── DATA SHOWN ──

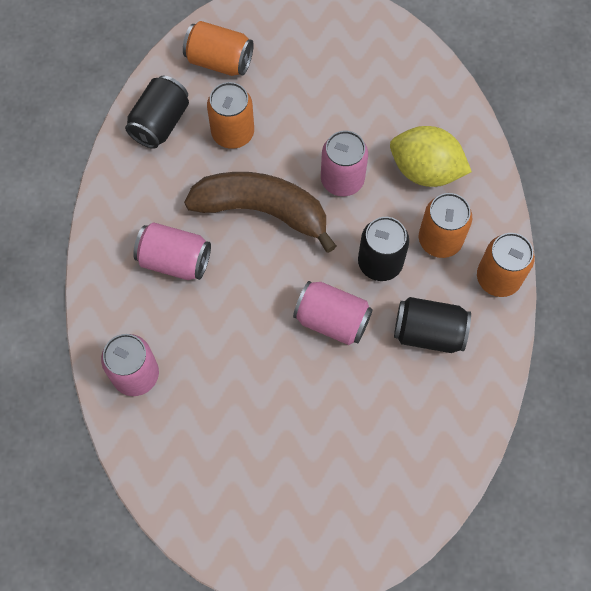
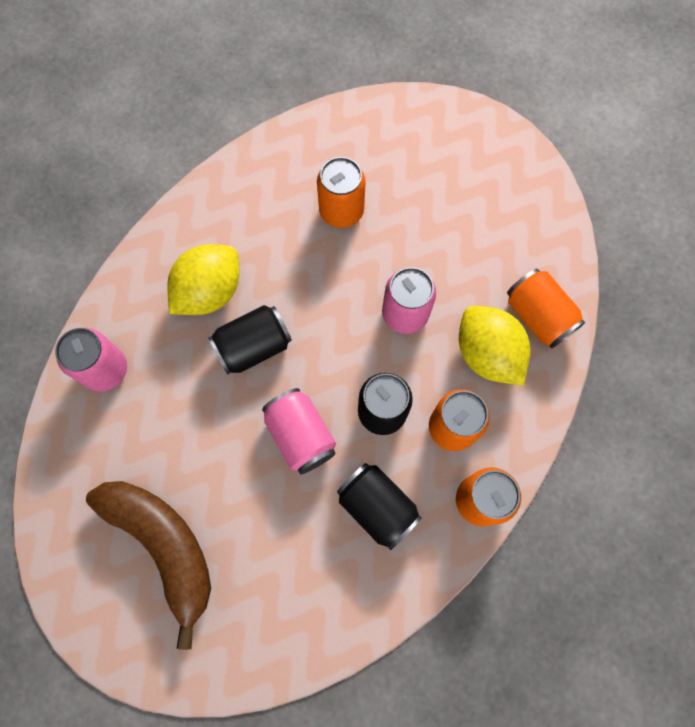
camera: 35 degrees right, 5 degrees up
(160, 123) = (287, 164): black can -> black can (254, 347)
(175, 260) = (210, 292): pink can -> yellow lemon
(219, 61) = (377, 140): orange can -> orange can (538, 316)
(262, 211) = (315, 296): brown banana -> brown banana (164, 545)

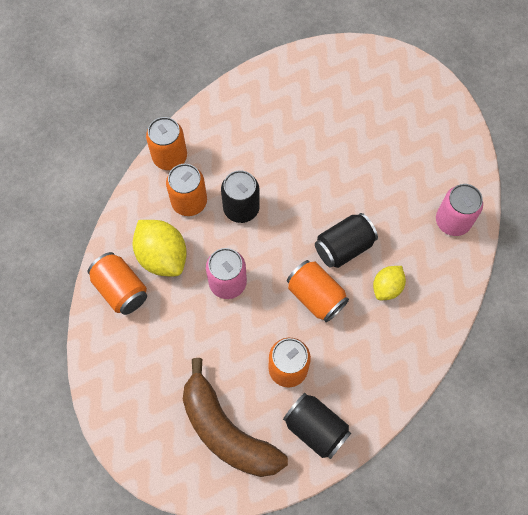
camera: 175 degrees right, 5 degrees down
(164, 545) = (380, 115): brown banana -> brown banana (226, 431)
(210, 292) = (387, 287): yellow lemon -> yellow lemon, size x0.60
(298, 288) = (316, 296): none -> orange can
(300, 435) = (299, 188): pink can -> none
(377, 507) = (240, 148): black can -> black can (316, 429)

───

_WORK INSTRUCTION_:
Repeat, exactly as they stand, the line that contains "(298, 288) = (316, 296): none -> orange can" and all the lines after it in the data above.

_REPLY TO THE EXERCISE_:
(298, 288) = (316, 296): none -> orange can
(300, 435) = (299, 188): pink can -> none
(377, 507) = (240, 148): black can -> black can (316, 429)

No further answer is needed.